Go through the entries below and retype them exactly, omitting each picture.
───── SUPPLIED DATA ─────
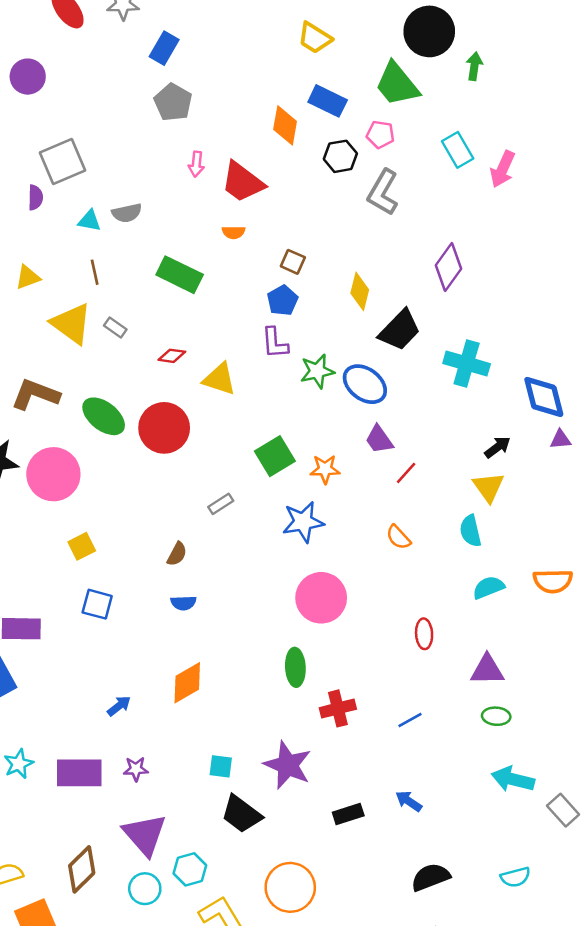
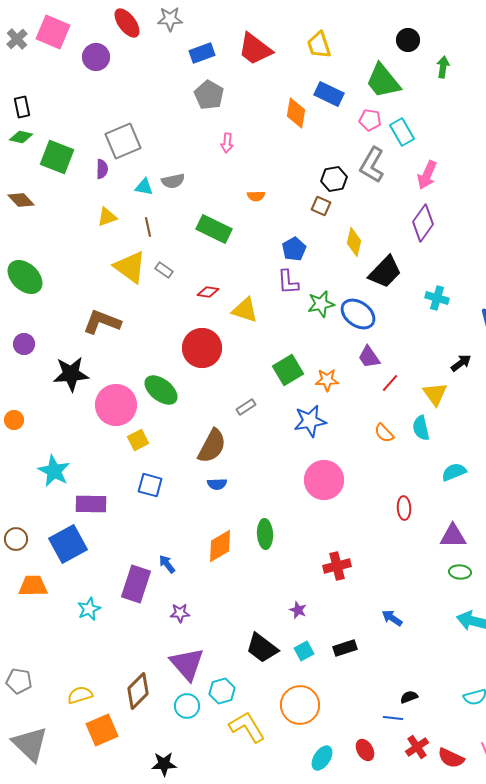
black circle: (429, 31) -> (408, 40), size x0.6
yellow trapezoid: (315, 38) -> (319, 45), turned 40
blue rectangle: (164, 48) -> (202, 53), turned 40
purple circle: (28, 77) -> (96, 57), moved
cyan rectangle: (458, 150) -> (402, 132), moved
black hexagon: (340, 156) -> (334, 179), moved
pink arrow: (503, 169) -> (427, 175), moved
red trapezoid: (243, 182) -> (255, 49), moved
brown square: (293, 262) -> (321, 206), moved
yellow triangle: (28, 277) -> (107, 217), moved
cyan cross: (467, 364) -> (437, 298), size x0.7
green ellipse: (104, 416) -> (161, 390), moved
pink circle: (53, 474) -> (116, 405), moved
yellow triangle: (488, 487) -> (435, 394), moved
cyan semicircle: (470, 531) -> (421, 428), moved
brown semicircle: (177, 554) -> (212, 446), size x1.8
green ellipse: (295, 667) -> (265, 534), moved
blue arrow: (119, 706) -> (167, 564), turned -90
blue line: (410, 720) -> (393, 718), moved, turned 36
purple star: (288, 765) -> (298, 610), size x0.5
cyan square: (221, 766) -> (304, 651), moved, turned -36
purple rectangle: (79, 773) -> (136, 584), moved, turned -72
blue arrow: (409, 801) -> (392, 618), moved
black semicircle: (431, 877) -> (409, 697), size x0.6

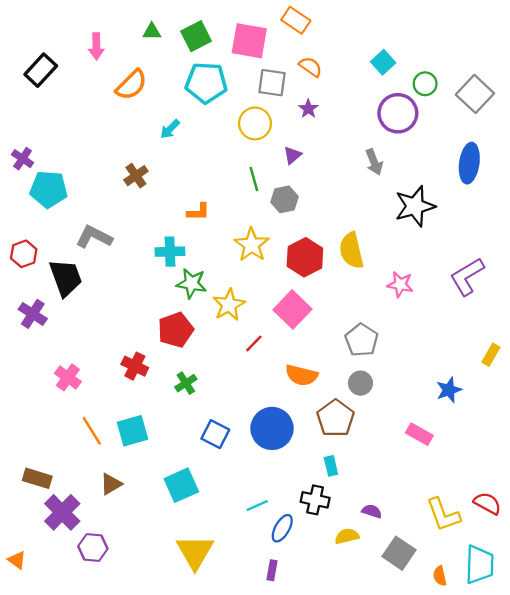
─────
**RESPONSE**.
black circle: (429, 31) -> (408, 40), size x0.6
yellow trapezoid: (315, 38) -> (319, 45), turned 40
blue rectangle: (164, 48) -> (202, 53), turned 40
purple circle: (28, 77) -> (96, 57), moved
cyan rectangle: (458, 150) -> (402, 132), moved
black hexagon: (340, 156) -> (334, 179), moved
pink arrow: (503, 169) -> (427, 175), moved
red trapezoid: (243, 182) -> (255, 49), moved
brown square: (293, 262) -> (321, 206), moved
yellow triangle: (28, 277) -> (107, 217), moved
cyan cross: (467, 364) -> (437, 298), size x0.7
green ellipse: (104, 416) -> (161, 390), moved
pink circle: (53, 474) -> (116, 405), moved
yellow triangle: (488, 487) -> (435, 394), moved
cyan semicircle: (470, 531) -> (421, 428), moved
brown semicircle: (177, 554) -> (212, 446), size x1.8
green ellipse: (295, 667) -> (265, 534), moved
blue arrow: (119, 706) -> (167, 564), turned -90
blue line: (410, 720) -> (393, 718), moved, turned 36
purple star: (288, 765) -> (298, 610), size x0.5
cyan square: (221, 766) -> (304, 651), moved, turned -36
purple rectangle: (79, 773) -> (136, 584), moved, turned -72
blue arrow: (409, 801) -> (392, 618), moved
black semicircle: (431, 877) -> (409, 697), size x0.6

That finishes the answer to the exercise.